[[ DATA SUPPLIED, beginning ]]

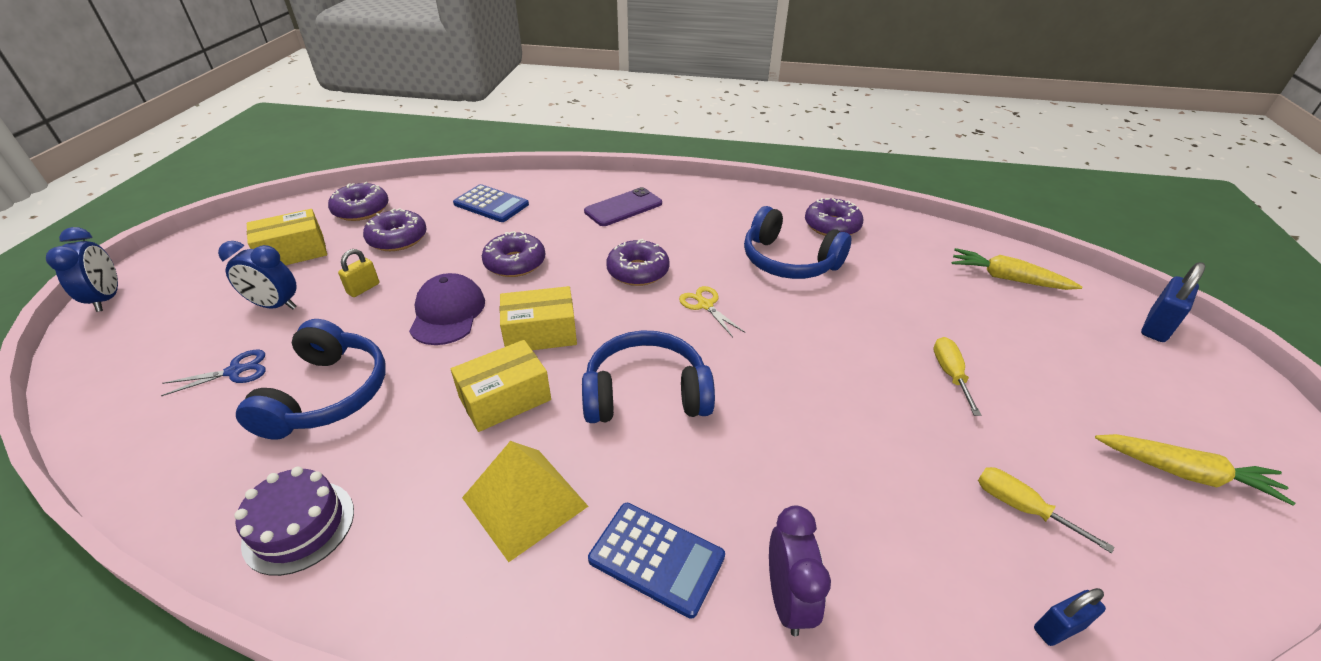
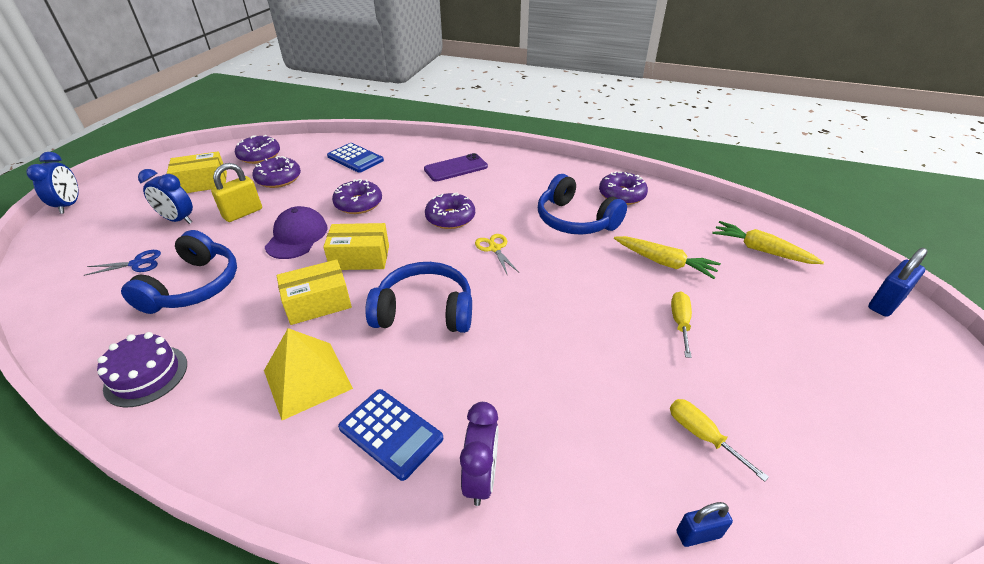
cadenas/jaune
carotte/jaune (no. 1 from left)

[[ DATA SUPPLIED, end ]]
[[ DATA SUPPLIED, beginning ]]

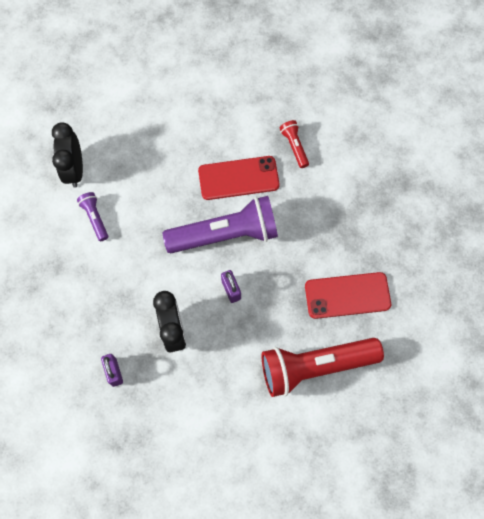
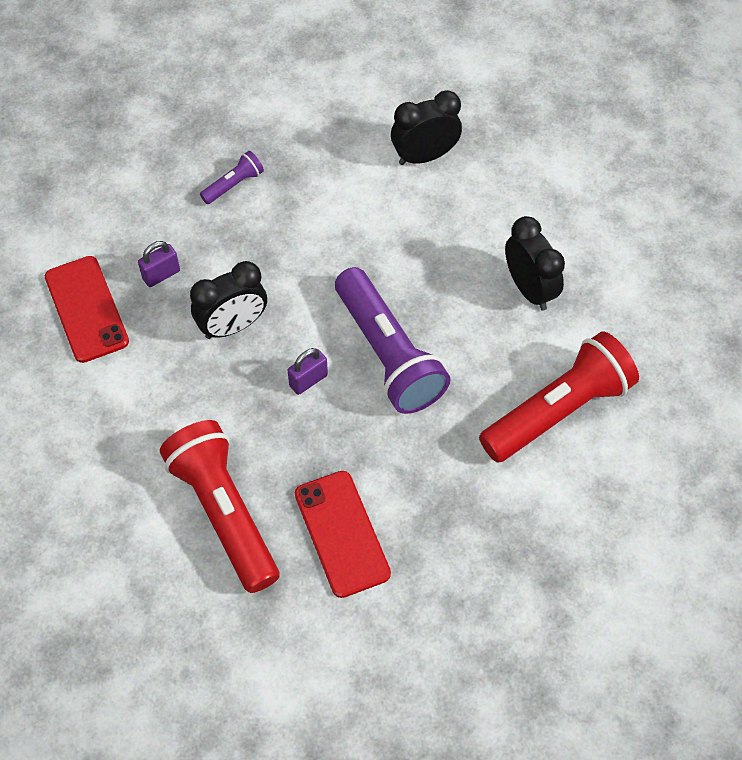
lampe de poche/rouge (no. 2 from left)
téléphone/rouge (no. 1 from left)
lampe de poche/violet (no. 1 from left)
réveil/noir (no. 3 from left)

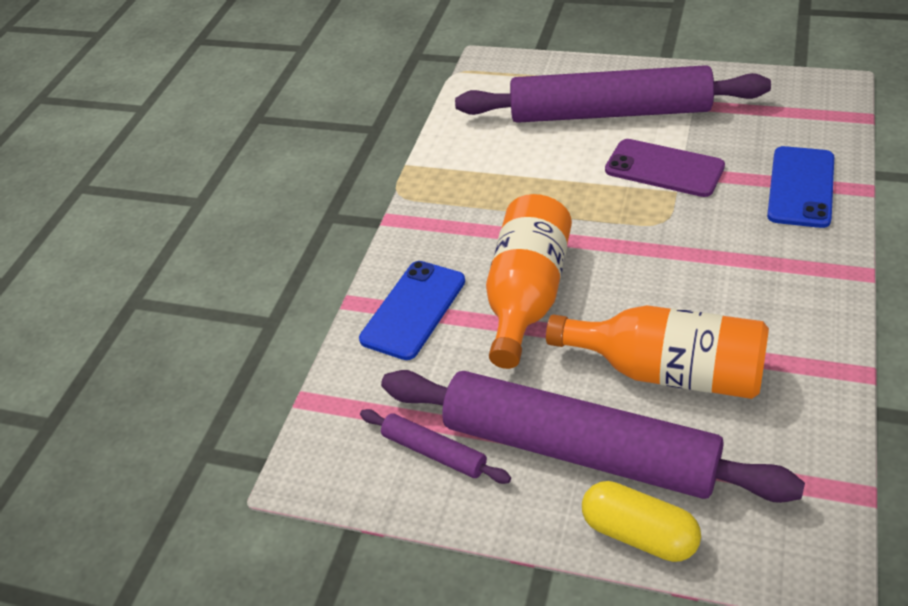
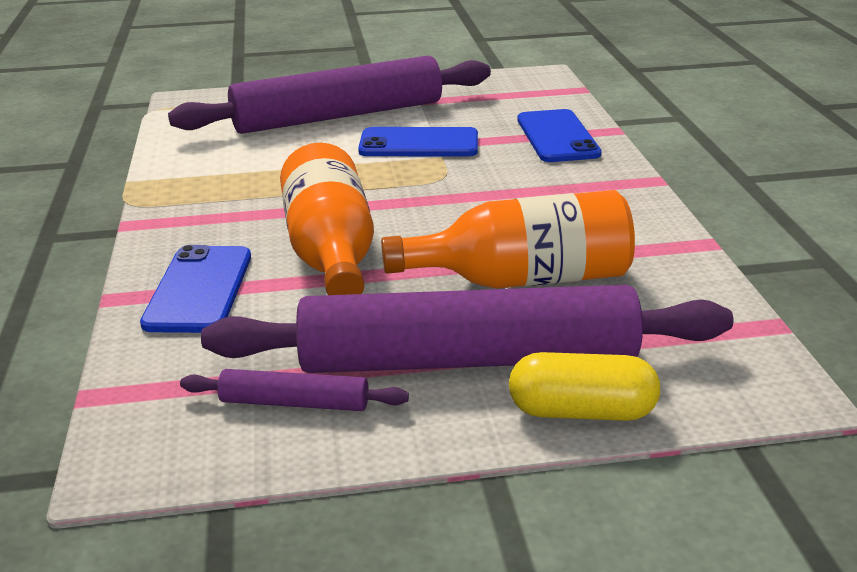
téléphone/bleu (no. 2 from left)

[[ DATA SUPPLIED, end ]]

A clean copy is needed of the lines above from the one with "téléphone/rouge (no. 1 from left)" up to and including the one with "téléphone/bleu (no. 2 from left)". Please set it down exactly, with no pictures.

téléphone/rouge (no. 1 from left)
lampe de poche/violet (no. 1 from left)
réveil/noir (no. 3 from left)

téléphone/bleu (no. 2 from left)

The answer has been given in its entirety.